Problem statement> Search the records for lines with the word "none" and copy each match.

Stored items:
Segment Open
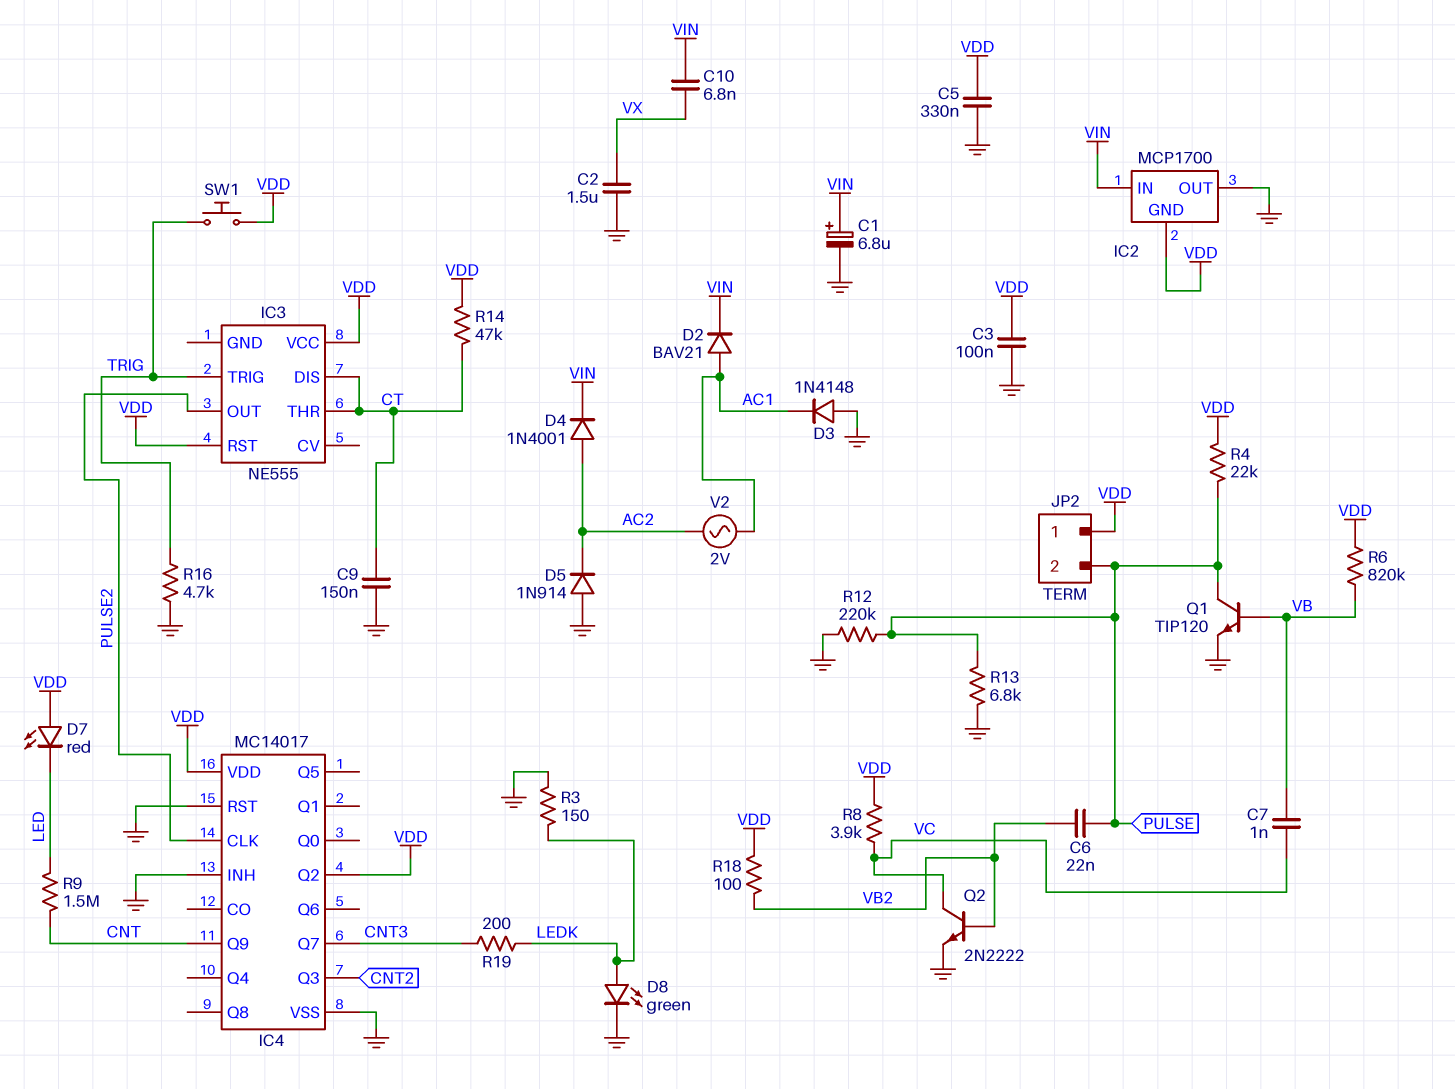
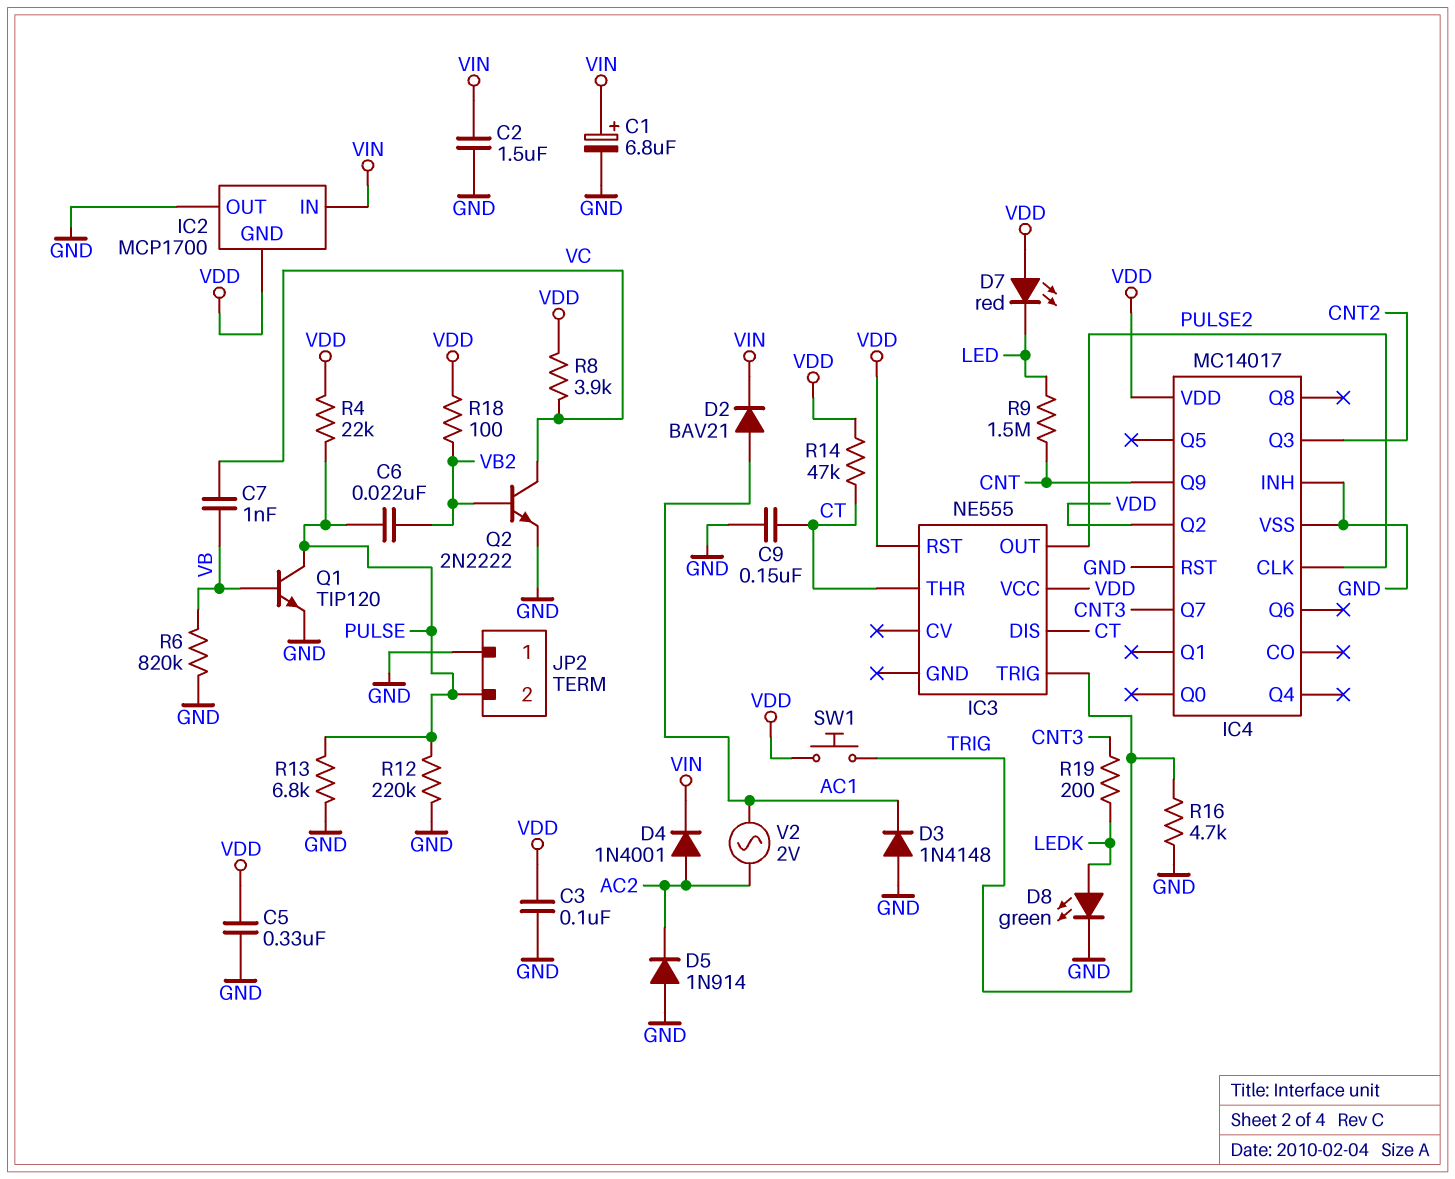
C2: 1.5uF (GND, VX) -> 1.5uF (GND, VIN)
C10: 6.8nF (VIN, VX) -> none
JP2 pin 1: VDD -> GND
R3: 150 (GND, LEDK) -> none
R6: 820k (VB, VDD) -> 820k (GND, VB)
Segment Closed
Task output>
C10: 6.8nF (VIN, VX) -> none
R3: 150 (GND, LEDK) -> none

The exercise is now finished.